:: YOUR TASK ::
Repeat the listing below line by line, exactly, leaving its pictures behind.

:: PROVIDED DATA ::

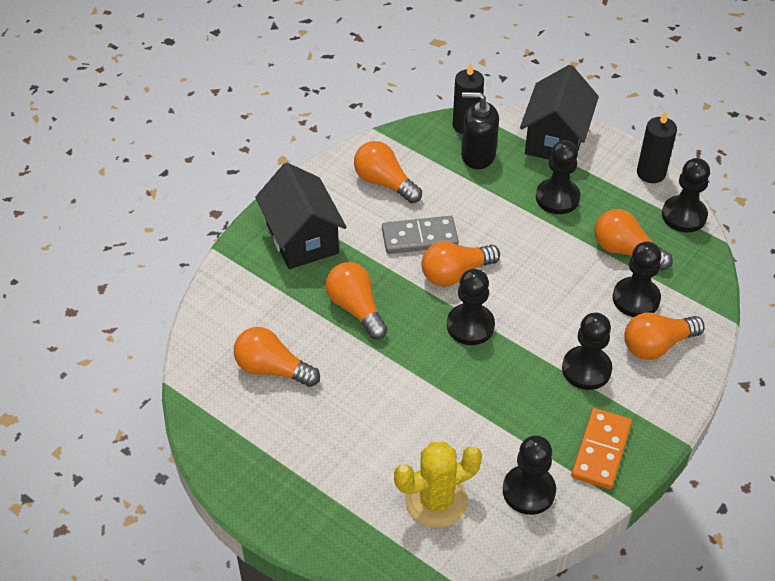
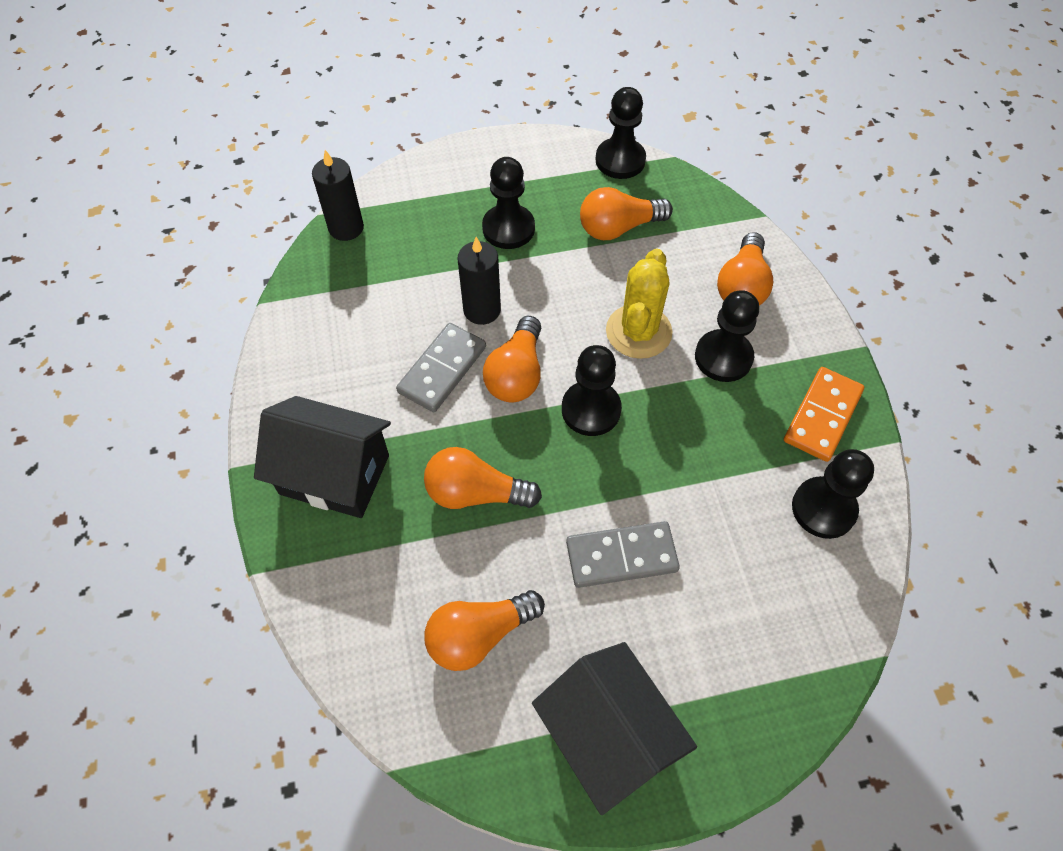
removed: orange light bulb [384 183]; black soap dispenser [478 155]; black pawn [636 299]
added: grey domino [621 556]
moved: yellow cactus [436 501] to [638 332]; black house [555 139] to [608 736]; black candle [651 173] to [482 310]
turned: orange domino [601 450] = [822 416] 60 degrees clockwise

:: EXERCISE OUTPUT ::
removed: orange light bulb [384 183]; black soap dispenser [478 155]; black pawn [636 299]
added: grey domino [621 556]
moved: yellow cactus [436 501] to [638 332]; black house [555 139] to [608 736]; black candle [651 173] to [482 310]
turned: orange domino [601 450] = [822 416] 60 degrees clockwise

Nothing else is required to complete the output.